• **Activity**:
Two lines below mark the span: the one containing "camera: 65 degrees right, 5 degrees up" and the one containing "(737, 398) = (312, 571): brown". Set down both, plus every line between, exactly as they stand, and nothing else.

• **Material to process**:
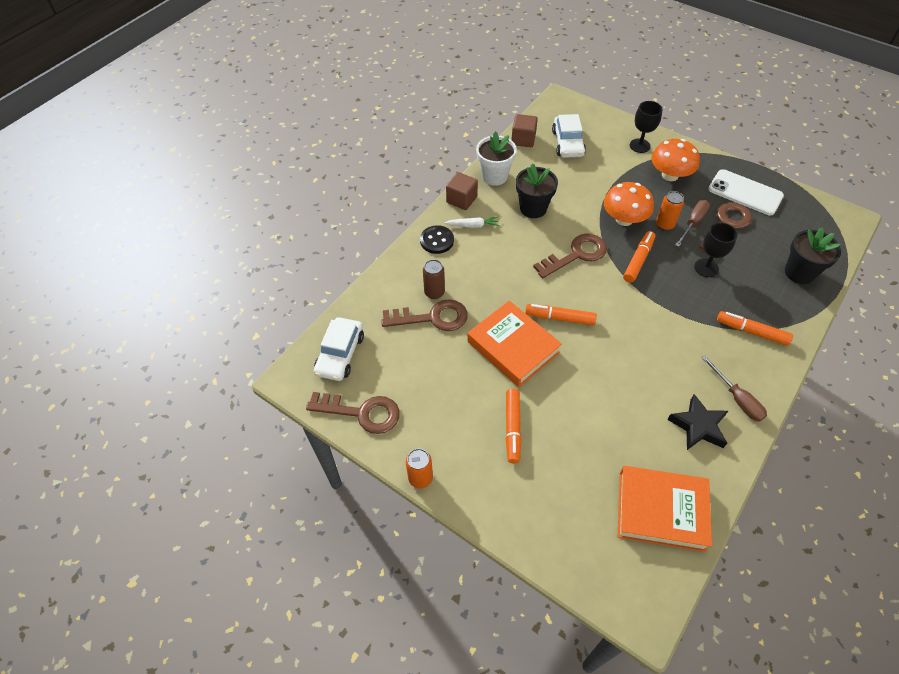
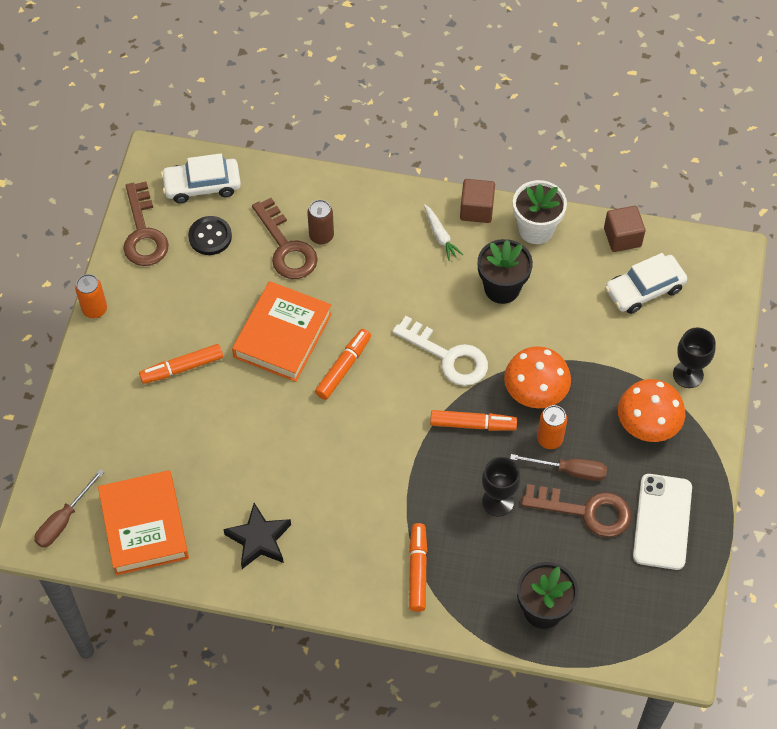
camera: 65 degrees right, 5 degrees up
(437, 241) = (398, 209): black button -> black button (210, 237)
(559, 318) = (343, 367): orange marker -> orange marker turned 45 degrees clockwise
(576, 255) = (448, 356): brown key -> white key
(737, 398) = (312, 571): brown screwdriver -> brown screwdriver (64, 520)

* * *

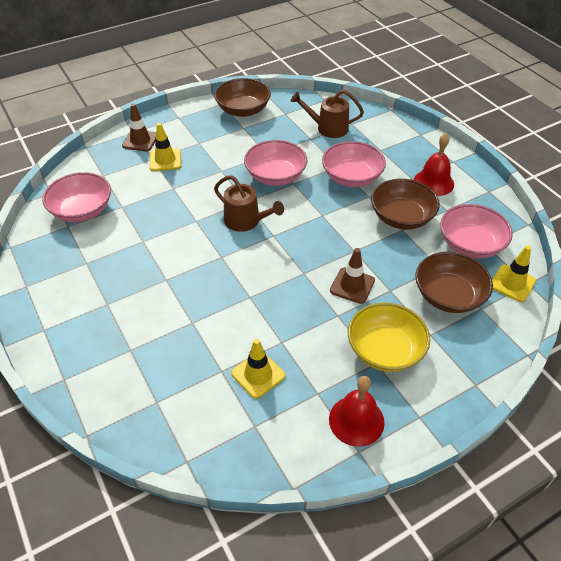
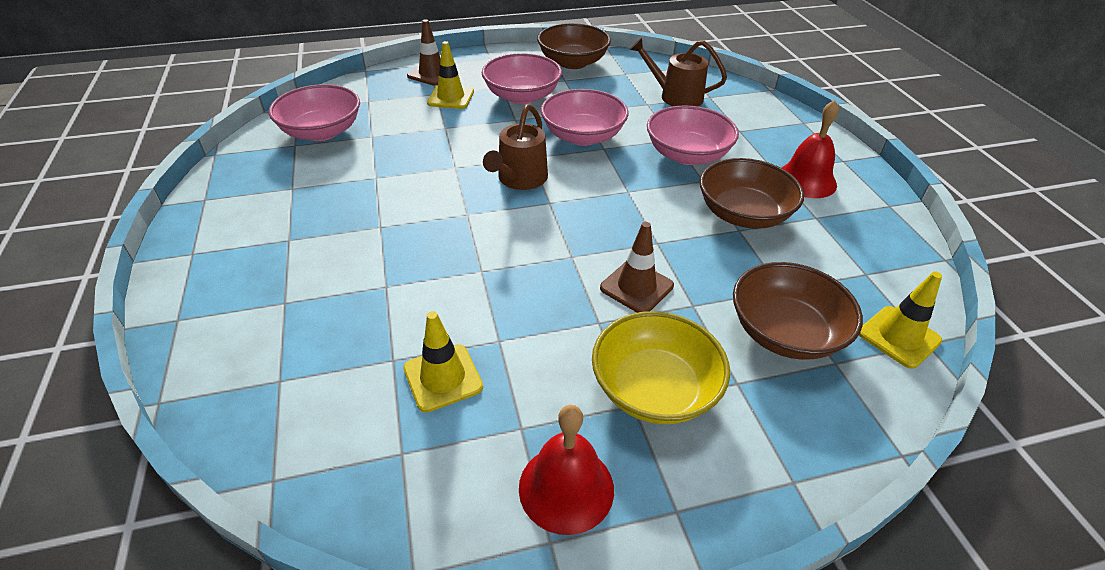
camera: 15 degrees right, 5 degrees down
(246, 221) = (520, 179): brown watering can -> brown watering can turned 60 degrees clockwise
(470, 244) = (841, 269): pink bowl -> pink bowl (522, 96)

==

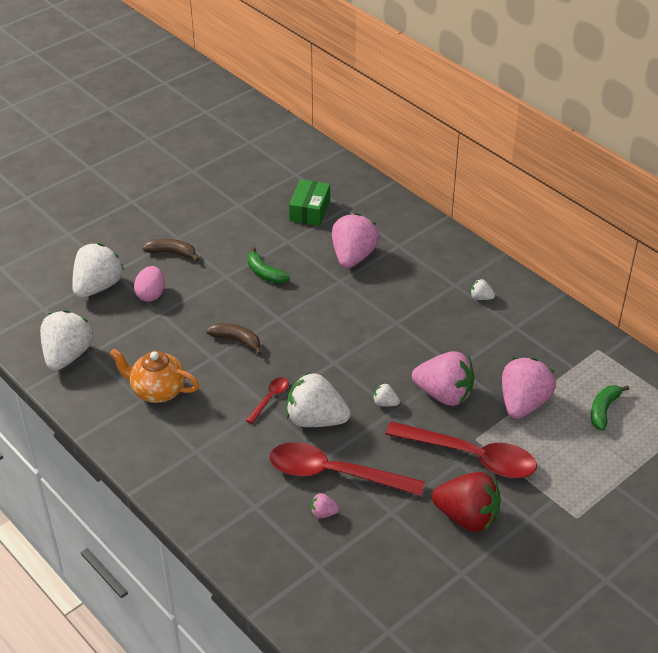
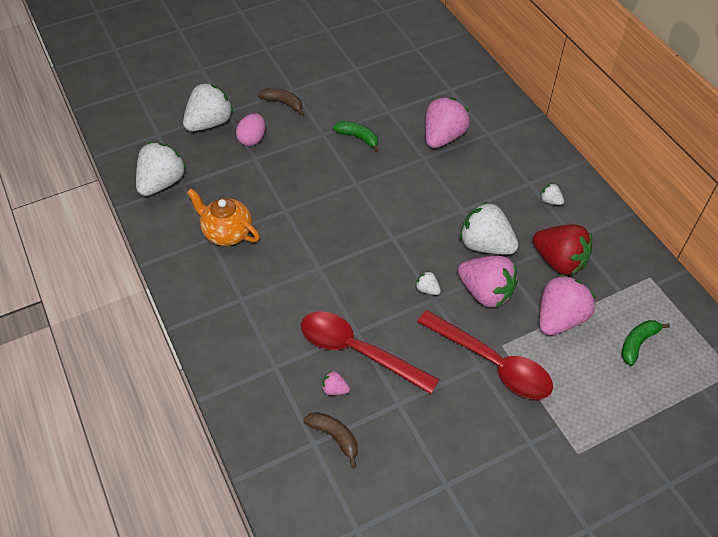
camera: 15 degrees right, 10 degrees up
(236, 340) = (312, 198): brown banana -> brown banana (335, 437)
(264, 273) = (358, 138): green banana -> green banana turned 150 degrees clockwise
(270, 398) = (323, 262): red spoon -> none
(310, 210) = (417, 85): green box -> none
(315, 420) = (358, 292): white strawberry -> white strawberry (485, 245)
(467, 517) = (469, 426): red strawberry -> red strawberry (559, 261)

• **Response for this exercise**:
camera: 65 degrees right, 5 degrees up
(437, 241) = (398, 209): black button -> black button (210, 237)
(559, 318) = (343, 367): orange marker -> orange marker turned 45 degrees clockwise
(576, 255) = (448, 356): brown key -> white key
(737, 398) = (312, 571): brown screwdriver -> brown screwdriver (64, 520)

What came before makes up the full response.